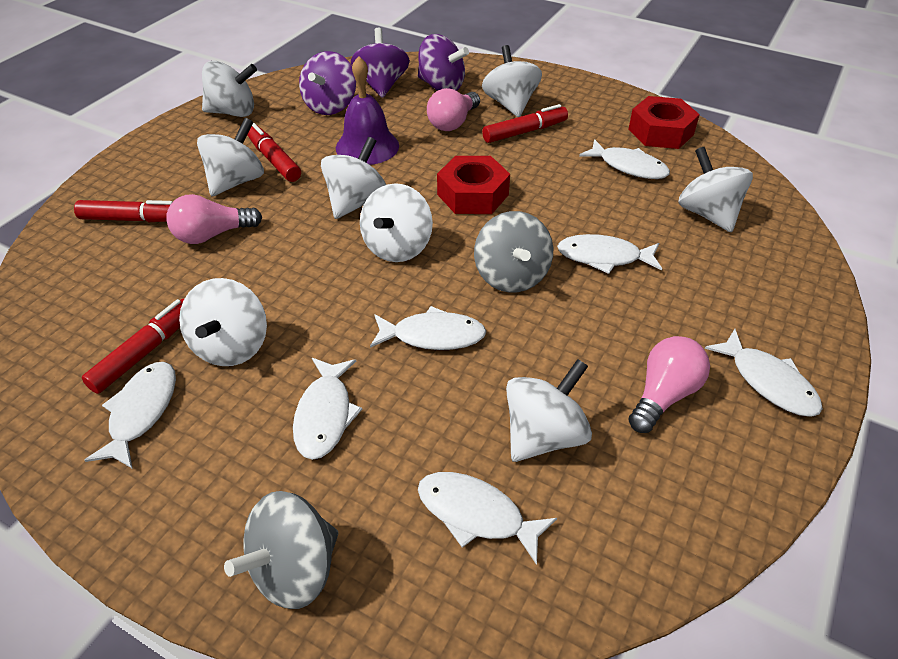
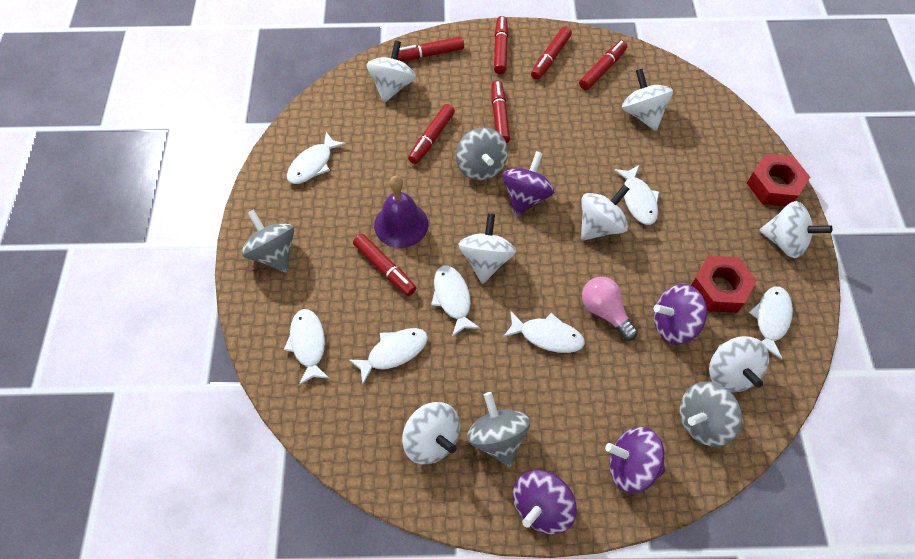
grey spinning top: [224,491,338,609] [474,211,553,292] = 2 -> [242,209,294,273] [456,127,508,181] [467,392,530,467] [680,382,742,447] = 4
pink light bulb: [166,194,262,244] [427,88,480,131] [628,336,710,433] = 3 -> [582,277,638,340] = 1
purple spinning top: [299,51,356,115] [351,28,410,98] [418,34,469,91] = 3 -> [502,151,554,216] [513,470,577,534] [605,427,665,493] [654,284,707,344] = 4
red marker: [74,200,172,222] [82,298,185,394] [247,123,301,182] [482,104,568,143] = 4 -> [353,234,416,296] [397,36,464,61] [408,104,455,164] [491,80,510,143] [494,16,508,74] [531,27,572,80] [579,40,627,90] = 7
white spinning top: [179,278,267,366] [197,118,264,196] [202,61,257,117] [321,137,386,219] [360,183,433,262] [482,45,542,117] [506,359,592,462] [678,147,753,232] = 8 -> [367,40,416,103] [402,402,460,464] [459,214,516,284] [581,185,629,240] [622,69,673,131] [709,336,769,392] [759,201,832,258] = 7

- - - -

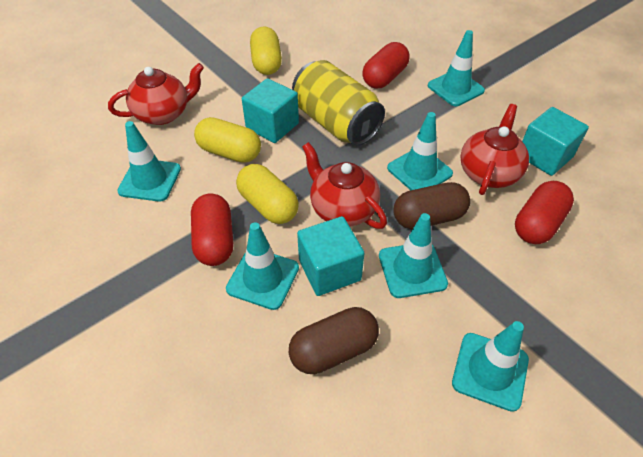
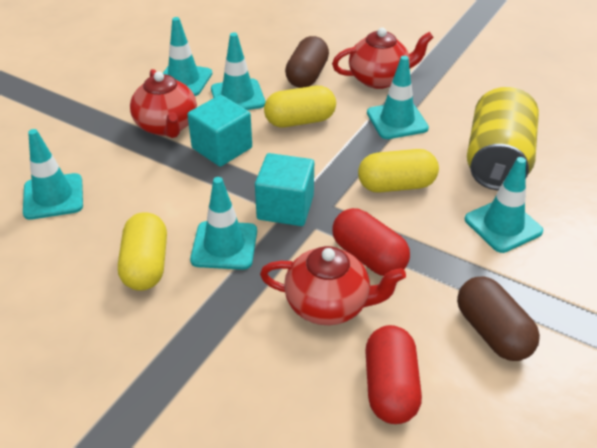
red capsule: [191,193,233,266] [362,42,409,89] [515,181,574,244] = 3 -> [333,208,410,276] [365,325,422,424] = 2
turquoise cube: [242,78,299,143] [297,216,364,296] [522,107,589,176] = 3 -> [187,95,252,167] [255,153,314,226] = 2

- - - -

» **EXERCISE GOAL**
A word-for-word copy of the lines above from the one with "pink light bulb: [166,194,262,244]" through the one with "red marker: [74,200,172,222]", inclusive, is the only output wanted.

» **ANSWER FOR THE TASK**
pink light bulb: [166,194,262,244] [427,88,480,131] [628,336,710,433] = 3 -> [582,277,638,340] = 1
purple spinning top: [299,51,356,115] [351,28,410,98] [418,34,469,91] = 3 -> [502,151,554,216] [513,470,577,534] [605,427,665,493] [654,284,707,344] = 4
red marker: [74,200,172,222] [82,298,185,394] [247,123,301,182] [482,104,568,143] = 4 -> [353,234,416,296] [397,36,464,61] [408,104,455,164] [491,80,510,143] [494,16,508,74] [531,27,572,80] [579,40,627,90] = 7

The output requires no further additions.